Would you transcribe the line that holds "JOY2 pin GND: GND -> none", plus every line beneath it through the end of the data, exactly and with nothing added?

• • • •

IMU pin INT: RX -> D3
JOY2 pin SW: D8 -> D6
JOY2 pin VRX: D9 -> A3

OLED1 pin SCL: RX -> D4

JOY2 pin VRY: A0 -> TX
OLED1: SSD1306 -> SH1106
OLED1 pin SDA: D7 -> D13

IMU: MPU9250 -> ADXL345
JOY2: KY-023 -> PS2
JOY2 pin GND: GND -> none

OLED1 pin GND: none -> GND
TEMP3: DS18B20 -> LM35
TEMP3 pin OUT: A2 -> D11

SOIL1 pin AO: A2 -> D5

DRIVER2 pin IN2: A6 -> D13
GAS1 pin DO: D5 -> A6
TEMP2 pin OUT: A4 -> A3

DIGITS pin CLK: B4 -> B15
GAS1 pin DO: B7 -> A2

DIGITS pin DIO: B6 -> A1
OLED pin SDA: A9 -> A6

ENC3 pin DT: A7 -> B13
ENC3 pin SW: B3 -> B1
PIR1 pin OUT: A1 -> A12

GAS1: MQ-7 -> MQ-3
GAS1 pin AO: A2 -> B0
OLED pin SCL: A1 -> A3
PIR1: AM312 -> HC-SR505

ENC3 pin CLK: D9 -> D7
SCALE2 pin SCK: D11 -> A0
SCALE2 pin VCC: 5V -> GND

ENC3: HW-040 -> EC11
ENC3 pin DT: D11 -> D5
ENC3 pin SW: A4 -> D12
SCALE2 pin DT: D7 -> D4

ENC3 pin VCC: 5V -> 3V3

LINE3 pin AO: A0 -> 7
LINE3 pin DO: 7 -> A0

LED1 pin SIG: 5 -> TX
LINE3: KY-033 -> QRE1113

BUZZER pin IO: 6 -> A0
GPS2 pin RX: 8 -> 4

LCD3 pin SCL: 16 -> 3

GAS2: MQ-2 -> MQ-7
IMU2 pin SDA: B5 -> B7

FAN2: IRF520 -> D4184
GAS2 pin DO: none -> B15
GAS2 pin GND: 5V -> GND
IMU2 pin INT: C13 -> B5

• • • •

_RESULT FOR THIS TASK_
JOY2 pin GND: GND -> none

OLED1 pin GND: none -> GND
TEMP3: DS18B20 -> LM35
TEMP3 pin OUT: A2 -> D11

SOIL1 pin AO: A2 -> D5

DRIVER2 pin IN2: A6 -> D13
GAS1 pin DO: D5 -> A6
TEMP2 pin OUT: A4 -> A3

DIGITS pin CLK: B4 -> B15
GAS1 pin DO: B7 -> A2

DIGITS pin DIO: B6 -> A1
OLED pin SDA: A9 -> A6

ENC3 pin DT: A7 -> B13
ENC3 pin SW: B3 -> B1
PIR1 pin OUT: A1 -> A12

GAS1: MQ-7 -> MQ-3
GAS1 pin AO: A2 -> B0
OLED pin SCL: A1 -> A3
PIR1: AM312 -> HC-SR505

ENC3 pin CLK: D9 -> D7
SCALE2 pin SCK: D11 -> A0
SCALE2 pin VCC: 5V -> GND

ENC3: HW-040 -> EC11
ENC3 pin DT: D11 -> D5
ENC3 pin SW: A4 -> D12
SCALE2 pin DT: D7 -> D4

ENC3 pin VCC: 5V -> 3V3

LINE3 pin AO: A0 -> 7
LINE3 pin DO: 7 -> A0

LED1 pin SIG: 5 -> TX
LINE3: KY-033 -> QRE1113

BUZZER pin IO: 6 -> A0
GPS2 pin RX: 8 -> 4

LCD3 pin SCL: 16 -> 3

GAS2: MQ-2 -> MQ-7
IMU2 pin SDA: B5 -> B7

FAN2: IRF520 -> D4184
GAS2 pin DO: none -> B15
GAS2 pin GND: 5V -> GND
IMU2 pin INT: C13 -> B5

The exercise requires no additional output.